*** Opening GIVEN RECORDS ***

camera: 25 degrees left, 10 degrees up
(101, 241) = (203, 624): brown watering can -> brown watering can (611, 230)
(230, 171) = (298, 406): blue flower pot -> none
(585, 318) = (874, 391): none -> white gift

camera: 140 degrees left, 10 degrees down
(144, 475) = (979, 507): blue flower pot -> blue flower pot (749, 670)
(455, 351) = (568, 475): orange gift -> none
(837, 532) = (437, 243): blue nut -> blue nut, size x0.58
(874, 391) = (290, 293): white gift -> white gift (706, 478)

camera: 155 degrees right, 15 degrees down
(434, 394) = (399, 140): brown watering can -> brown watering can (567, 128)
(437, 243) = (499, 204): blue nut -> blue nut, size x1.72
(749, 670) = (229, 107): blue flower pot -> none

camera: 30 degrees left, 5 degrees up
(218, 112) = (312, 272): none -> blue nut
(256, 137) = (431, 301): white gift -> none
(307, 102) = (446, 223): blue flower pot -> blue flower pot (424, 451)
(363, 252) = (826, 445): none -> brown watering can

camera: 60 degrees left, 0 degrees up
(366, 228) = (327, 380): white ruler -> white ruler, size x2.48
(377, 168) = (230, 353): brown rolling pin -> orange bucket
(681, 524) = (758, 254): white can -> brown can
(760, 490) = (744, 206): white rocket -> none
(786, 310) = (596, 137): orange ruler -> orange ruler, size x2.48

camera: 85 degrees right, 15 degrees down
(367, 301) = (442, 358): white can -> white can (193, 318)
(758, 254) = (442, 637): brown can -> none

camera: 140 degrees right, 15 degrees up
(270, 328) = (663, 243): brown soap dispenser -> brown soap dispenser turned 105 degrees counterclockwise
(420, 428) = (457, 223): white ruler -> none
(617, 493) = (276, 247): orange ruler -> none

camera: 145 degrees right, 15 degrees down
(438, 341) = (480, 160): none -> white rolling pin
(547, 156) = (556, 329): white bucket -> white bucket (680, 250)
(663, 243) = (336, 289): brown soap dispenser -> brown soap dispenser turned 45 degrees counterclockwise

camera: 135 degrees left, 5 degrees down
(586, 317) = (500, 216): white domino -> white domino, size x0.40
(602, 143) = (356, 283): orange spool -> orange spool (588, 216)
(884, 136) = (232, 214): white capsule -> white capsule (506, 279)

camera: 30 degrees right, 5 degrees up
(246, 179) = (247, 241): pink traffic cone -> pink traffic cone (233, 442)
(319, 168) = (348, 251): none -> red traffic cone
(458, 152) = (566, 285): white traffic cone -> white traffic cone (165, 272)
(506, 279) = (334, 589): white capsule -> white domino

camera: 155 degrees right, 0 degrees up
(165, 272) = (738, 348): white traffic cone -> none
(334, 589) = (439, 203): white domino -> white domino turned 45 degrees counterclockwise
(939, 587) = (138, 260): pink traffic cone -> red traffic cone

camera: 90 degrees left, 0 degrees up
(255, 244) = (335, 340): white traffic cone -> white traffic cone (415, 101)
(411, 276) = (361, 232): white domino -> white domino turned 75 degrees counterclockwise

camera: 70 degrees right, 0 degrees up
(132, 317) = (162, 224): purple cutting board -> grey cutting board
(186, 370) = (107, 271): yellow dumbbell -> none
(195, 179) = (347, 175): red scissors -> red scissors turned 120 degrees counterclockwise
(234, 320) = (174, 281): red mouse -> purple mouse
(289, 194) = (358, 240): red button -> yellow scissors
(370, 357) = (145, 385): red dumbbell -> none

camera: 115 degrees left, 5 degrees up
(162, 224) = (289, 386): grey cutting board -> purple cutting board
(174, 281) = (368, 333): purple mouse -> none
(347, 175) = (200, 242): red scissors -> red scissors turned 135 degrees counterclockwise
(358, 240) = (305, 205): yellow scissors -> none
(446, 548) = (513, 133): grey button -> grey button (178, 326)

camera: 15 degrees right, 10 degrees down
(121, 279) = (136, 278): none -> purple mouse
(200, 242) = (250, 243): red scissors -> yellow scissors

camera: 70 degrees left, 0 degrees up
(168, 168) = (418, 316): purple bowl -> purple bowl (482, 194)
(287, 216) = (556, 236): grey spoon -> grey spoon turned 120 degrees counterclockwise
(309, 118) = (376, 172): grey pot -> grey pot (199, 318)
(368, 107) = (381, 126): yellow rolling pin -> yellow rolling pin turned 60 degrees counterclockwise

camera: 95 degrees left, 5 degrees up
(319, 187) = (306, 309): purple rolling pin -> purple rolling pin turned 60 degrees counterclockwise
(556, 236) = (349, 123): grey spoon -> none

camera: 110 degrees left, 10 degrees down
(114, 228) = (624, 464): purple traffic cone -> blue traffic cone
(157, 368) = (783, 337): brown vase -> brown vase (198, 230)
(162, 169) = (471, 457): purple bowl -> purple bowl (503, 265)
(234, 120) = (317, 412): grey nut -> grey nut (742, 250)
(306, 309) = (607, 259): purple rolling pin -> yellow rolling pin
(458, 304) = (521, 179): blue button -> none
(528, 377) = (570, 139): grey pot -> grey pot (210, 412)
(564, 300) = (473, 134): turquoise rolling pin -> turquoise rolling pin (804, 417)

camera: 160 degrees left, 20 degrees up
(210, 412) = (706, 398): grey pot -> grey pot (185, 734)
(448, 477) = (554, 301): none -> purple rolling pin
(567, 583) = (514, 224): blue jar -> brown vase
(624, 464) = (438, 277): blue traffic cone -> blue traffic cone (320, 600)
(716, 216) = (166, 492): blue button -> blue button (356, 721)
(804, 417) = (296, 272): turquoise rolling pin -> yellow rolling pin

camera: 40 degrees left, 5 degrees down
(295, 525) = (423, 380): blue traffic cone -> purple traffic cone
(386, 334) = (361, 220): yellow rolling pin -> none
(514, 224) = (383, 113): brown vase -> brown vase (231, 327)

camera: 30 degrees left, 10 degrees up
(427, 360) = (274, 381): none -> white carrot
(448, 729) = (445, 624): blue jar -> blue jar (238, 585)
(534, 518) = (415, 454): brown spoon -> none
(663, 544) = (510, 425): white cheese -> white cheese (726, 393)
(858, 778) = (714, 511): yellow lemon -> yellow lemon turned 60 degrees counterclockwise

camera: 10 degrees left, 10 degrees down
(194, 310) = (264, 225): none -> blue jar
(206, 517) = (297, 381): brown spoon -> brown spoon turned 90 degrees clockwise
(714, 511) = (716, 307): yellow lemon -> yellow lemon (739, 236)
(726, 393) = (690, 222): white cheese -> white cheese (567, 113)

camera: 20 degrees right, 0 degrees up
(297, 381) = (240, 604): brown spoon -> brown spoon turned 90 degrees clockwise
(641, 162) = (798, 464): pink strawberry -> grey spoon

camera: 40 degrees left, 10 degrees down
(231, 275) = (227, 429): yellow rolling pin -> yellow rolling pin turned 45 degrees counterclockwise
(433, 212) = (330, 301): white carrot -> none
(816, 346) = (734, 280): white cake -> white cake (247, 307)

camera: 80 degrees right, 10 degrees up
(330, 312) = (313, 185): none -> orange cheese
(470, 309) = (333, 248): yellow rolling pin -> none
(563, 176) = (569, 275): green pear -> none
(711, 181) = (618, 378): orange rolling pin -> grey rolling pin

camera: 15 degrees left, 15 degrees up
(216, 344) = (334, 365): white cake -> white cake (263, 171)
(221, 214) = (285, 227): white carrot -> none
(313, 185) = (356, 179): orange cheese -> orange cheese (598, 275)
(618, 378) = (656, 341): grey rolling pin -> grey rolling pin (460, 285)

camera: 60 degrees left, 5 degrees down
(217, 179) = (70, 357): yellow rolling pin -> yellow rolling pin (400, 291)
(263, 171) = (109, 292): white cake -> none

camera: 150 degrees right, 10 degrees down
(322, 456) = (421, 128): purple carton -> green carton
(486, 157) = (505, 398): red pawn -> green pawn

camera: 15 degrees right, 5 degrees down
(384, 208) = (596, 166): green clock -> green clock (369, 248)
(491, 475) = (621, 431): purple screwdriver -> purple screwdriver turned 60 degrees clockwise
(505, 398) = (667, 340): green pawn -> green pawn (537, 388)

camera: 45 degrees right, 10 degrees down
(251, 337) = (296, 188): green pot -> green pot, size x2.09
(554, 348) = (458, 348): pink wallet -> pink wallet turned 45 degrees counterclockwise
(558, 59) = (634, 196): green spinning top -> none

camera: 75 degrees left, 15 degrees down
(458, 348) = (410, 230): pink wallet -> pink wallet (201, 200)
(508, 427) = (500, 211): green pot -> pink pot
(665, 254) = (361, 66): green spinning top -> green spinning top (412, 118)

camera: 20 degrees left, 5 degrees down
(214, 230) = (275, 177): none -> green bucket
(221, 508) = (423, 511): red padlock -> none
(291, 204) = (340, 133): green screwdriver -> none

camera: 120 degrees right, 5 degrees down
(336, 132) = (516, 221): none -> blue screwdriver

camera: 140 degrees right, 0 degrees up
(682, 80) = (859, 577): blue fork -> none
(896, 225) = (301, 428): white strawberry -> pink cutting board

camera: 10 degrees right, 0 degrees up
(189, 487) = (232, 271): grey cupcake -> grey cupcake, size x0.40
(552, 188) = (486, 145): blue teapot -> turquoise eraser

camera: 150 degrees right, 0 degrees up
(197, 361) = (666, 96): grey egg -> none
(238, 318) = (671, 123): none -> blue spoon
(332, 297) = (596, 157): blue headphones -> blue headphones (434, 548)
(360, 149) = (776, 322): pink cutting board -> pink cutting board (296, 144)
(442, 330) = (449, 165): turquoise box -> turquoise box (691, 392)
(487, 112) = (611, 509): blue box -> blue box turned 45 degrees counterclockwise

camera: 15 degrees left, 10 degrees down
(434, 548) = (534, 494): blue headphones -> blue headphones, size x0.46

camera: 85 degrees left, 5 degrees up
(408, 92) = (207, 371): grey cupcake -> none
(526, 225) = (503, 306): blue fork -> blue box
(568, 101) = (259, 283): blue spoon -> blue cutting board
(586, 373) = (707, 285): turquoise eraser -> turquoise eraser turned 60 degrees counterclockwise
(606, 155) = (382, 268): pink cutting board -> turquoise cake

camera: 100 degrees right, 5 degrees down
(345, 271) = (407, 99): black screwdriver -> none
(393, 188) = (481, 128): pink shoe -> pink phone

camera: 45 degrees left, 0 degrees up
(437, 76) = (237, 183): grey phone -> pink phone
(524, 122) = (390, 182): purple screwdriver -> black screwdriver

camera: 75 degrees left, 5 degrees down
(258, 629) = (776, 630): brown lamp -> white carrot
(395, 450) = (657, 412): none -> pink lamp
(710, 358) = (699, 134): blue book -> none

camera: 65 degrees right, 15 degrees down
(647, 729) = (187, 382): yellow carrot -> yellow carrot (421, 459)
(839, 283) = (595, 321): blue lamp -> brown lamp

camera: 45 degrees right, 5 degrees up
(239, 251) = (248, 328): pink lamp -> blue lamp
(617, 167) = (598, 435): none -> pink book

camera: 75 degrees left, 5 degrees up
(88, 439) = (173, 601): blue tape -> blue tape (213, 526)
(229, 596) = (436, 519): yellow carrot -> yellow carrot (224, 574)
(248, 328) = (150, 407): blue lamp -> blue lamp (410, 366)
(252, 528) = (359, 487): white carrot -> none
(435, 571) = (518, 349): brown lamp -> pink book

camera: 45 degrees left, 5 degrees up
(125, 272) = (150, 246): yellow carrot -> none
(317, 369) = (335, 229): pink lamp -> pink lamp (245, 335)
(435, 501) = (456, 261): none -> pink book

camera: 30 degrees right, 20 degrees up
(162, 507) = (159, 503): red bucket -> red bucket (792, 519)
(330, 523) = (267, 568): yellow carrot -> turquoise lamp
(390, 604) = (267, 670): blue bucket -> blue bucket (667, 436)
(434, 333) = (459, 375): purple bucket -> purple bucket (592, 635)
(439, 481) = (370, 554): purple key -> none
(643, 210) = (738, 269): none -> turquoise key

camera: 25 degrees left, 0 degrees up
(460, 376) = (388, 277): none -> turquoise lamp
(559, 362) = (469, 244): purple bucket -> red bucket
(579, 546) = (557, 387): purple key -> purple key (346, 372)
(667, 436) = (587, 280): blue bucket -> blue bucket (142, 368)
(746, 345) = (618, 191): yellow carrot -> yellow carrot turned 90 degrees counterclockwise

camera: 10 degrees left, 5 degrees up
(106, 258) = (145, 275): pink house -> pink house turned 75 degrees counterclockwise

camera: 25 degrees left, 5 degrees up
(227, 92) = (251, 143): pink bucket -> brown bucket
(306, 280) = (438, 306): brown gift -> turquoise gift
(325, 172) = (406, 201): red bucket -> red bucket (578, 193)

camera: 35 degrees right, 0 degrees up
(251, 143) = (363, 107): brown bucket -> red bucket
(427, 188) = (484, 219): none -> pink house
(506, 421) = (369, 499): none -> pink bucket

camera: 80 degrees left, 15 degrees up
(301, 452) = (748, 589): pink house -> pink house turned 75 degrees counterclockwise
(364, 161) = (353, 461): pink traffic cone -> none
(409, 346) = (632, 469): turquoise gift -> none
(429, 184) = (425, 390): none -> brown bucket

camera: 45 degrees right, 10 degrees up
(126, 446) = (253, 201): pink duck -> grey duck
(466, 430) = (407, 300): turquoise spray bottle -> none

*** Closing GIVEN RECORDS ***

EXERCISE DESCRIPTION: Word for word, restate the lines above from the line containing "(618, 378) = (656, 341): grey" through the line containing "(221, 508) = (423, 511): red padlock -> none", with both included and nothing else.

REPLY TO THE EXERCISE:
(618, 378) = (656, 341): grey rolling pin -> grey rolling pin (460, 285)

camera: 60 degrees left, 5 degrees down
(217, 179) = (70, 357): yellow rolling pin -> yellow rolling pin (400, 291)
(263, 171) = (109, 292): white cake -> none

camera: 150 degrees right, 10 degrees down
(322, 456) = (421, 128): purple carton -> green carton
(486, 157) = (505, 398): red pawn -> green pawn

camera: 15 degrees right, 5 degrees down
(384, 208) = (596, 166): green clock -> green clock (369, 248)
(491, 475) = (621, 431): purple screwdriver -> purple screwdriver turned 60 degrees clockwise
(505, 398) = (667, 340): green pawn -> green pawn (537, 388)

camera: 45 degrees right, 10 degrees down
(251, 337) = (296, 188): green pot -> green pot, size x2.09
(554, 348) = (458, 348): pink wallet -> pink wallet turned 45 degrees counterclockwise
(558, 59) = (634, 196): green spinning top -> none

camera: 75 degrees left, 15 degrees down
(458, 348) = (410, 230): pink wallet -> pink wallet (201, 200)
(508, 427) = (500, 211): green pot -> pink pot
(665, 254) = (361, 66): green spinning top -> green spinning top (412, 118)

camera: 20 degrees left, 5 degrees down
(214, 230) = (275, 177): none -> green bucket
(221, 508) = (423, 511): red padlock -> none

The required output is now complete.